_Instructions to follow:_
Copy each record below exactly, please, and leave its pictures out.

Data section start

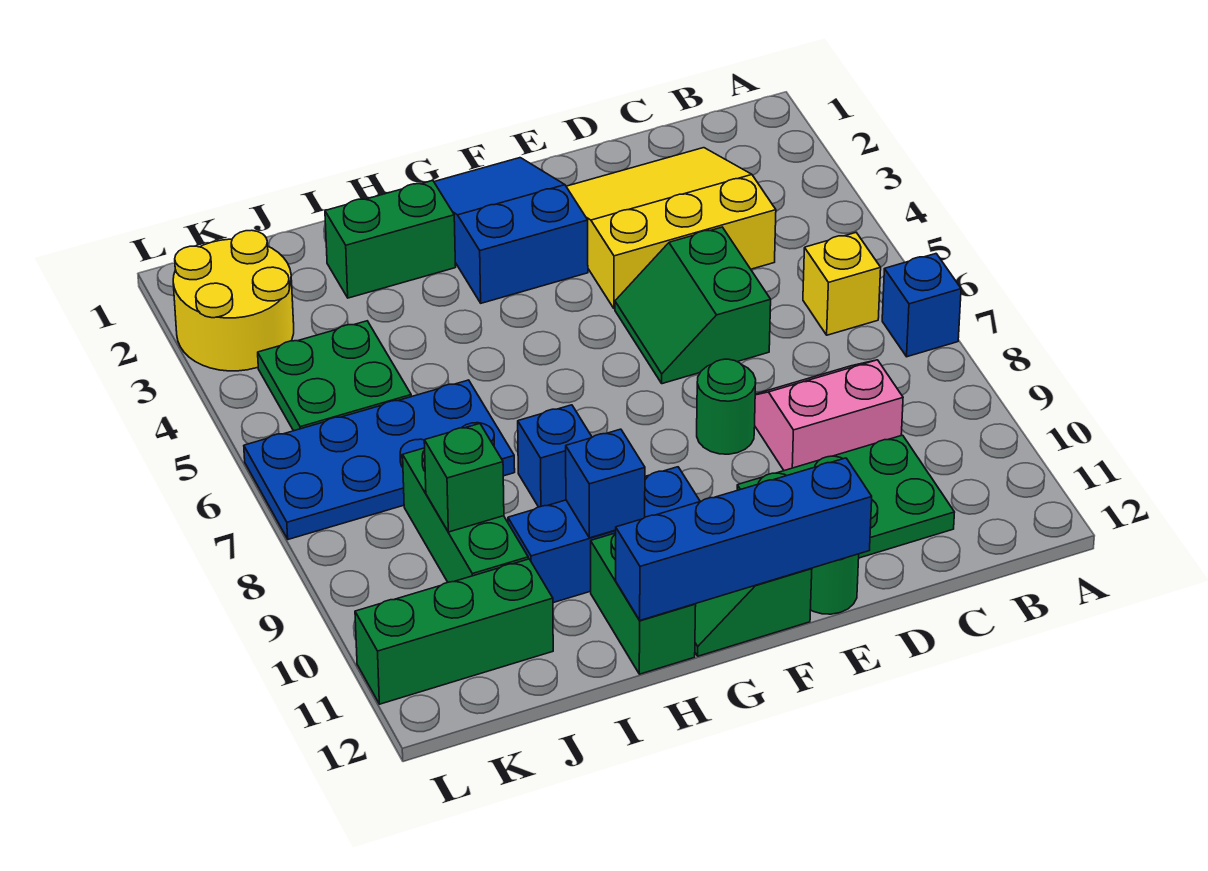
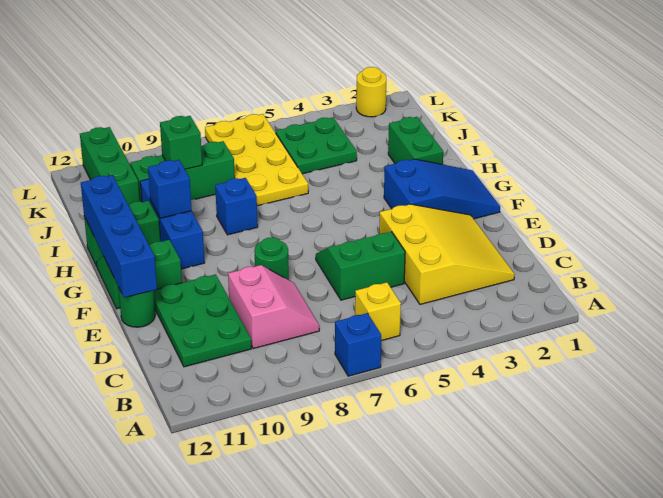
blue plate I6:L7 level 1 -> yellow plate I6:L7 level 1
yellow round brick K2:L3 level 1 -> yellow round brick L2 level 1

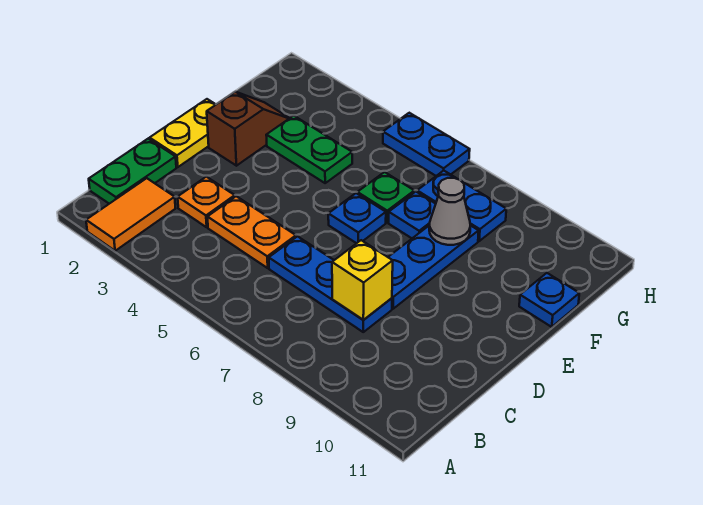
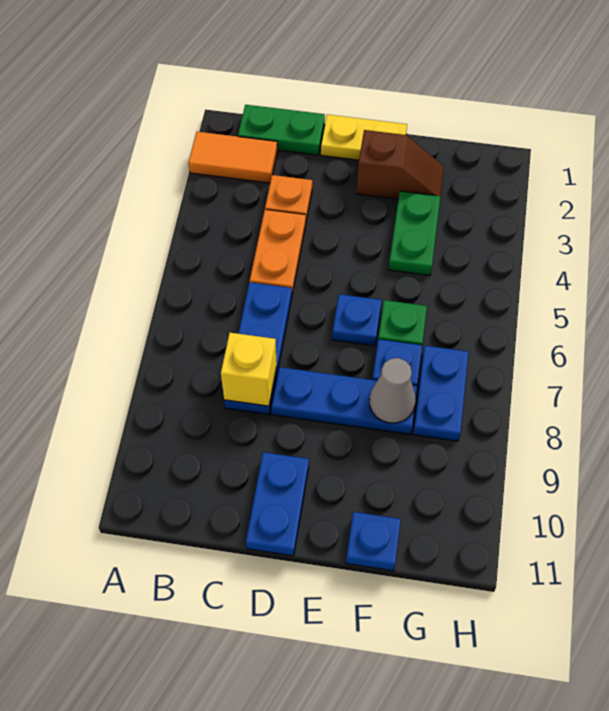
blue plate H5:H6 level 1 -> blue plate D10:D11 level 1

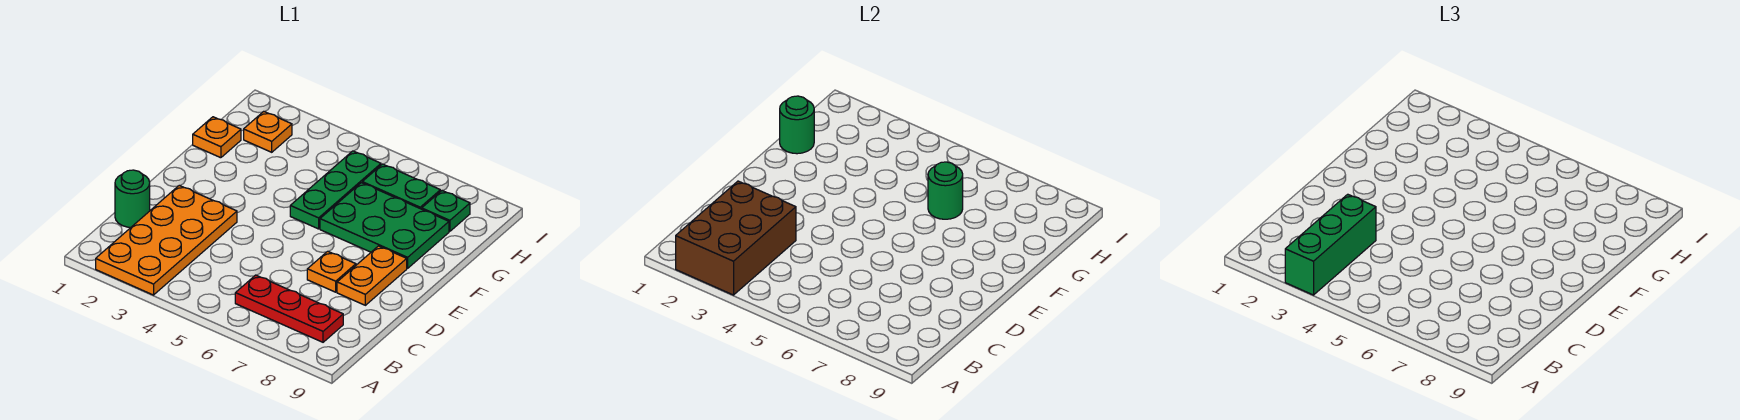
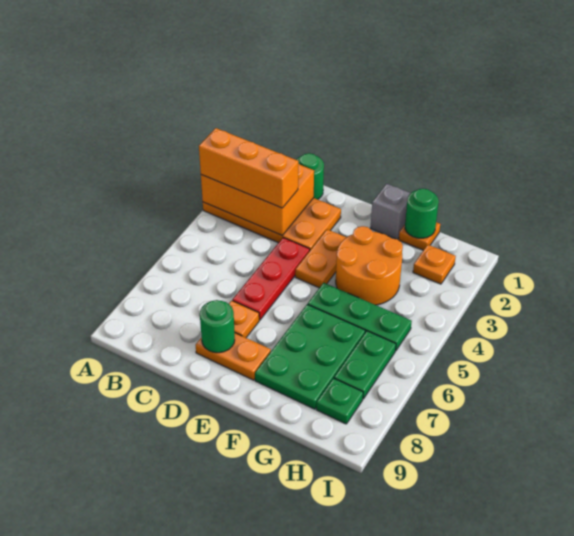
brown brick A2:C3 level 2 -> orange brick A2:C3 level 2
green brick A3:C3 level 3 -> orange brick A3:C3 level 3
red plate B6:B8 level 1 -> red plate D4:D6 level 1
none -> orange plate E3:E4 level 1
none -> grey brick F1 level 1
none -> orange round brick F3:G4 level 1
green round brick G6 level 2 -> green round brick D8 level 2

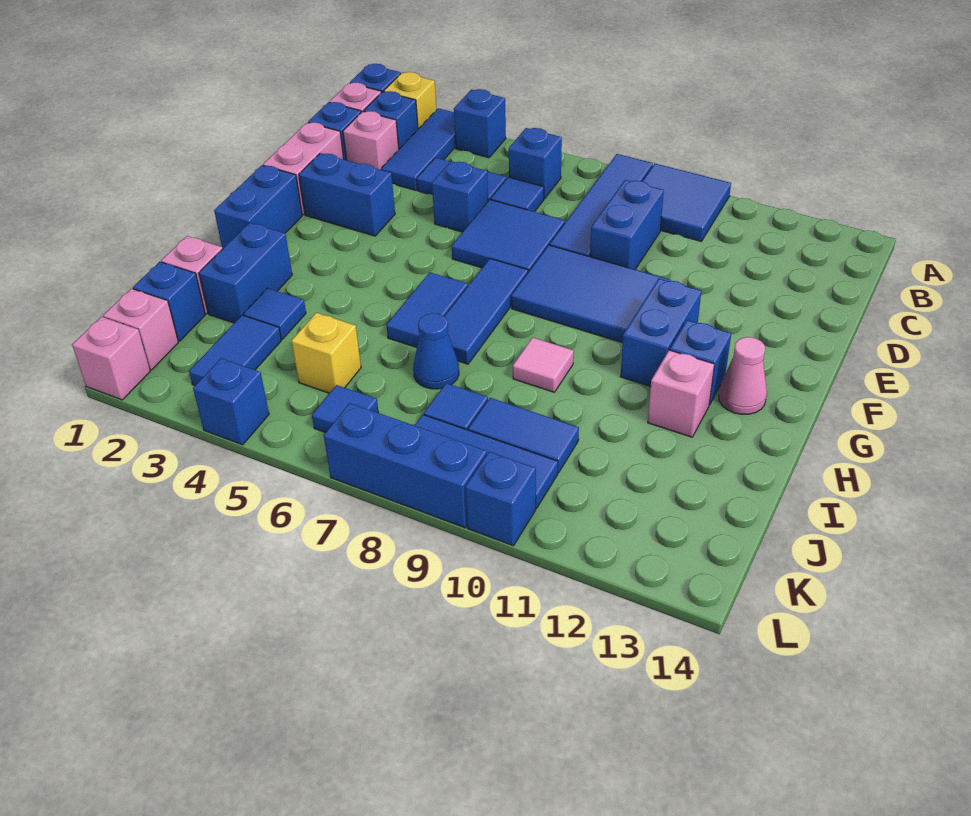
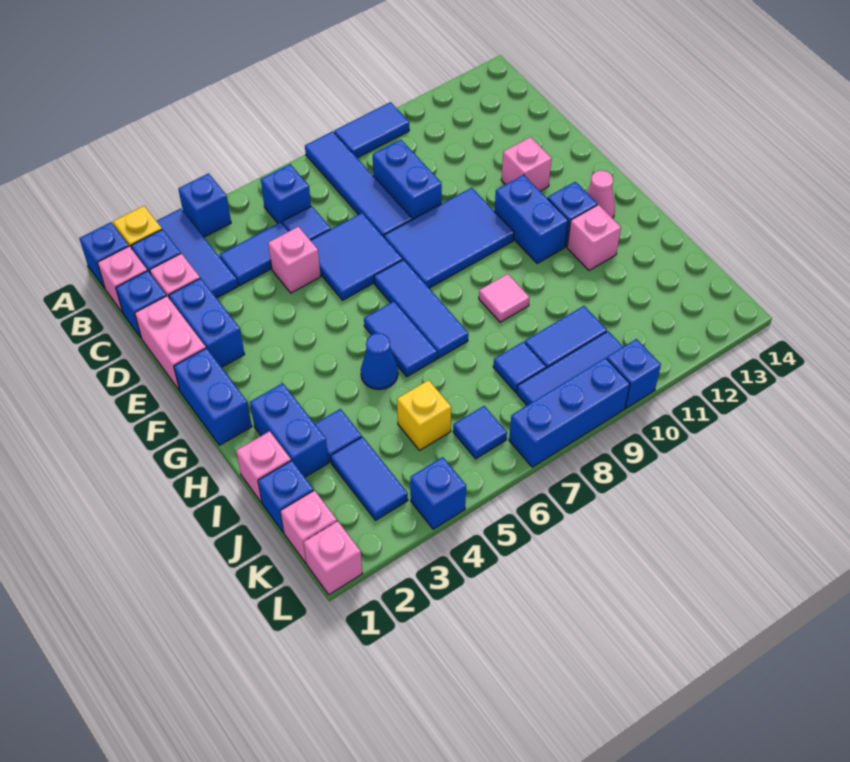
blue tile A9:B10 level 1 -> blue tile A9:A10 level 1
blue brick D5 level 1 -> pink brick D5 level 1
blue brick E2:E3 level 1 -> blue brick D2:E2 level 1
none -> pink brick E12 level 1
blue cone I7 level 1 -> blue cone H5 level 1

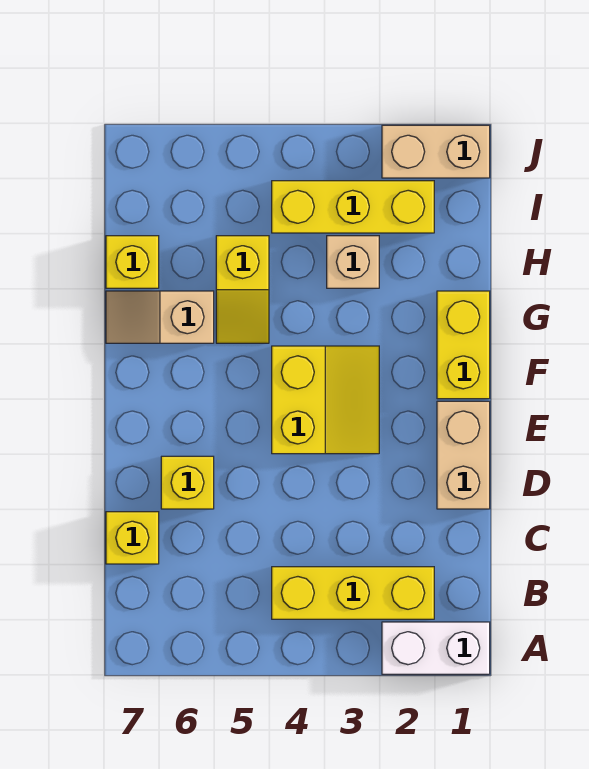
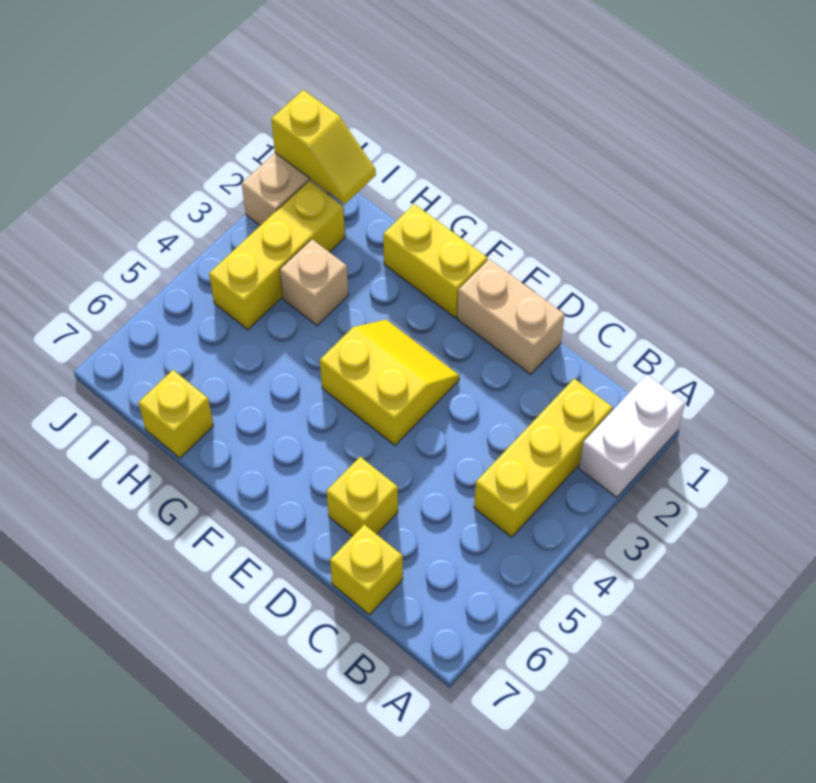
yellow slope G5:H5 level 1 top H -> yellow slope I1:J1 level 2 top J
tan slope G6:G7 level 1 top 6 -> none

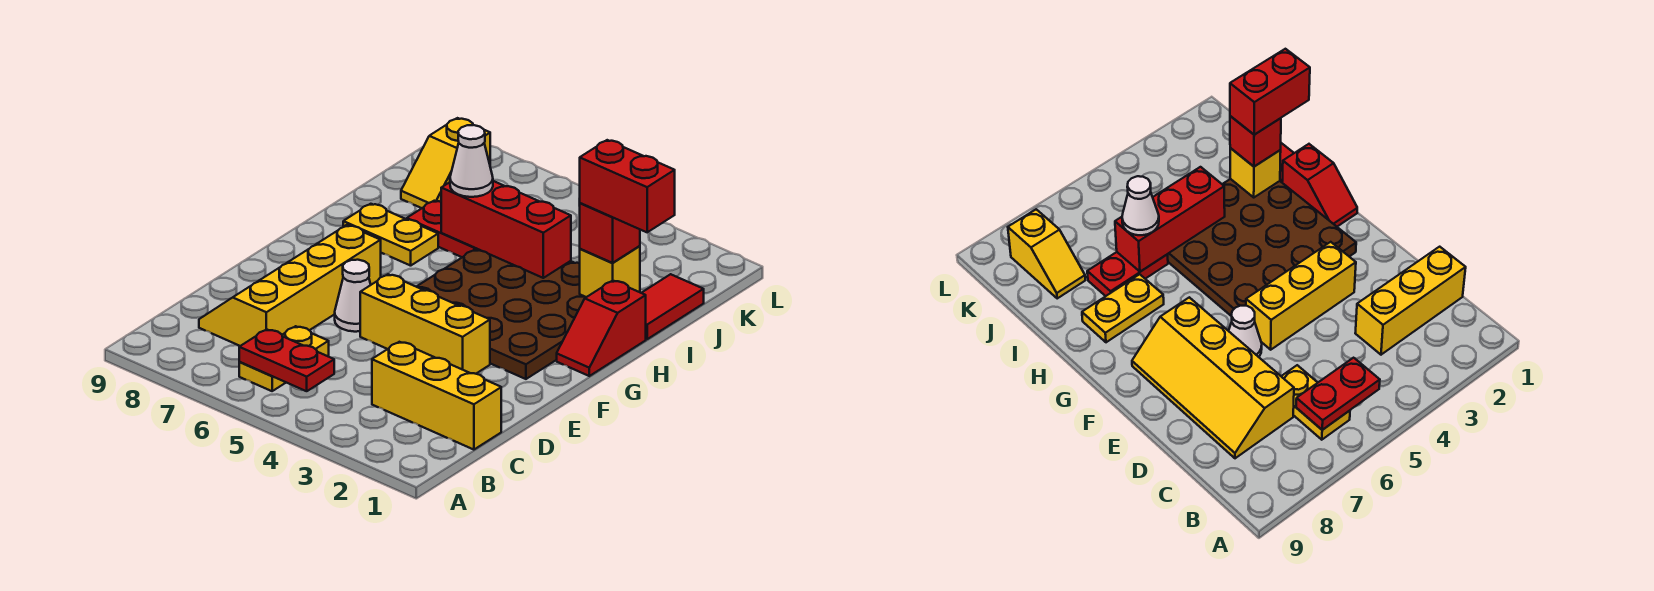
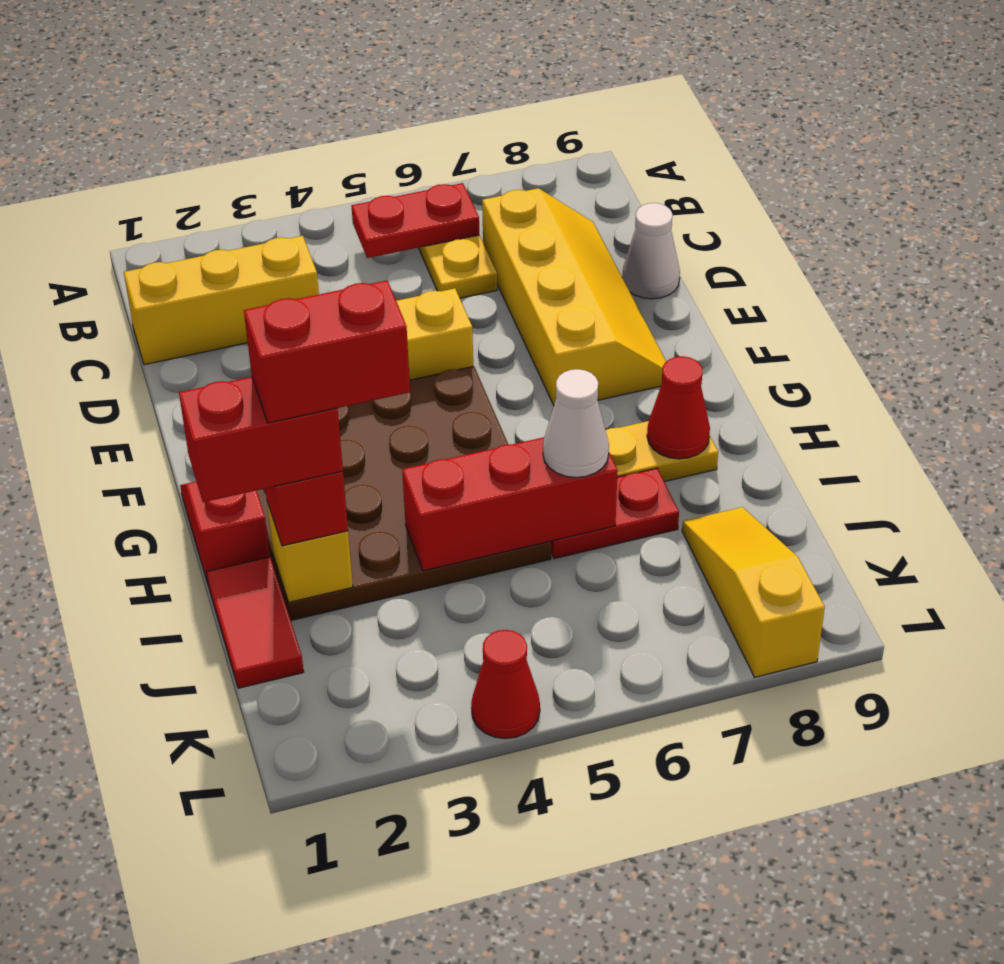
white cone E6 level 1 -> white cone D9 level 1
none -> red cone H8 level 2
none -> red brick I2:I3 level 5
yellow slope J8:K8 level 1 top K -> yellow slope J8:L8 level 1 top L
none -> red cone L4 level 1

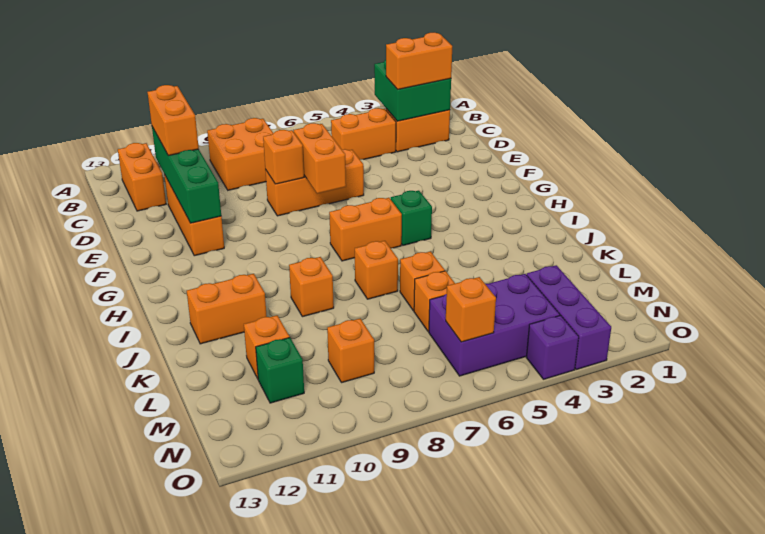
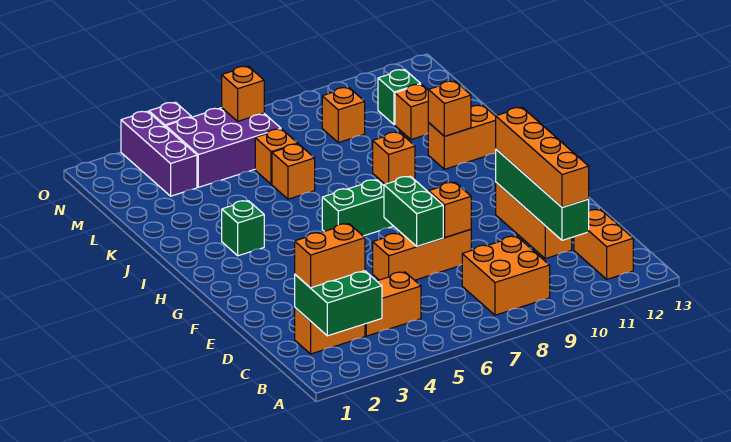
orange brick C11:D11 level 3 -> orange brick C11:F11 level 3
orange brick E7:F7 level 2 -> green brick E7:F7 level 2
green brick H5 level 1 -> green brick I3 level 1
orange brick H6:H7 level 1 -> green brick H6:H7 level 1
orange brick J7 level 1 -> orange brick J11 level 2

Data section end

_Answer section:_
blue plate I6:L7 level 1 -> yellow plate I6:L7 level 1
yellow round brick K2:L3 level 1 -> yellow round brick L2 level 1

blue plate H5:H6 level 1 -> blue plate D10:D11 level 1

brown brick A2:C3 level 2 -> orange brick A2:C3 level 2
green brick A3:C3 level 3 -> orange brick A3:C3 level 3
red plate B6:B8 level 1 -> red plate D4:D6 level 1
none -> orange plate E3:E4 level 1
none -> grey brick F1 level 1
none -> orange round brick F3:G4 level 1
green round brick G6 level 2 -> green round brick D8 level 2

blue tile A9:B10 level 1 -> blue tile A9:A10 level 1
blue brick D5 level 1 -> pink brick D5 level 1
blue brick E2:E3 level 1 -> blue brick D2:E2 level 1
none -> pink brick E12 level 1
blue cone I7 level 1 -> blue cone H5 level 1

yellow slope G5:H5 level 1 top H -> yellow slope I1:J1 level 2 top J
tan slope G6:G7 level 1 top 6 -> none

white cone E6 level 1 -> white cone D9 level 1
none -> red cone H8 level 2
none -> red brick I2:I3 level 5
yellow slope J8:K8 level 1 top K -> yellow slope J8:L8 level 1 top L
none -> red cone L4 level 1

orange brick C11:D11 level 3 -> orange brick C11:F11 level 3
orange brick E7:F7 level 2 -> green brick E7:F7 level 2
green brick H5 level 1 -> green brick I3 level 1
orange brick H6:H7 level 1 -> green brick H6:H7 level 1
orange brick J7 level 1 -> orange brick J11 level 2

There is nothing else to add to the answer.